• **Exercise details**: Your answer should consist only of the lines from the line containing "relocated: screwdriver/blue [381,236]" through the last line below, each repeated exactly.

Before-and-after object lists
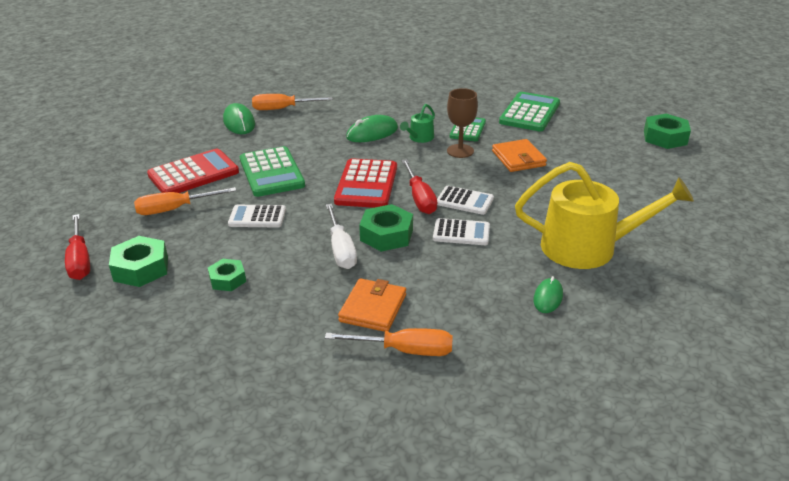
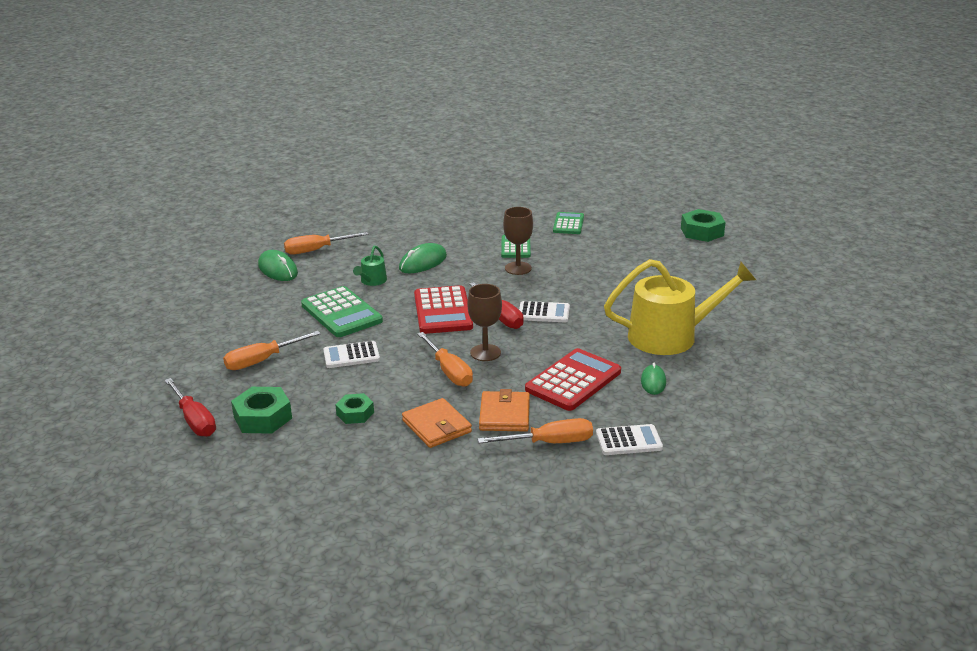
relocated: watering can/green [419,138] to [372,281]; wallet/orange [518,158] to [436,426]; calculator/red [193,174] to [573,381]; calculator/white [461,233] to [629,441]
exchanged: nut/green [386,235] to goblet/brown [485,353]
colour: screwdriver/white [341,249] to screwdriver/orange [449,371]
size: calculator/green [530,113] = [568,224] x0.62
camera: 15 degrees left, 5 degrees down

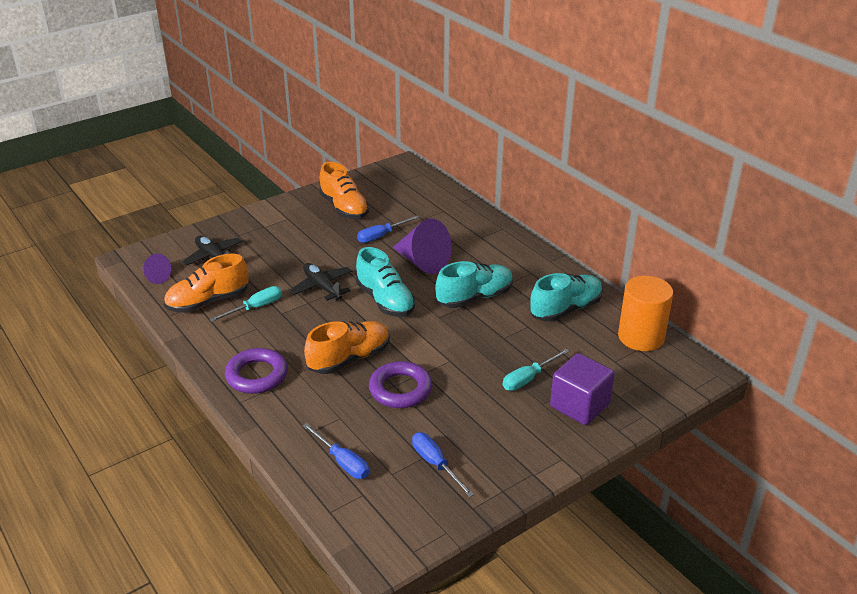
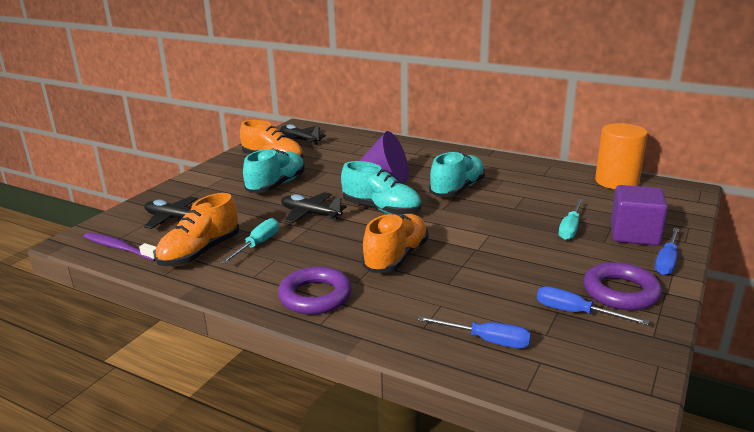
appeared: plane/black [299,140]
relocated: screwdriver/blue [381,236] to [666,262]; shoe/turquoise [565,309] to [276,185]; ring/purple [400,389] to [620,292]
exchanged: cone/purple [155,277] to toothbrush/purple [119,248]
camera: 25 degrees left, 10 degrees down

• **The answer**:
relocated: screwdriver/blue [381,236] to [666,262]; shoe/turquoise [565,309] to [276,185]; ring/purple [400,389] to [620,292]
exchanged: cone/purple [155,277] to toothbrush/purple [119,248]
camera: 25 degrees left, 10 degrees down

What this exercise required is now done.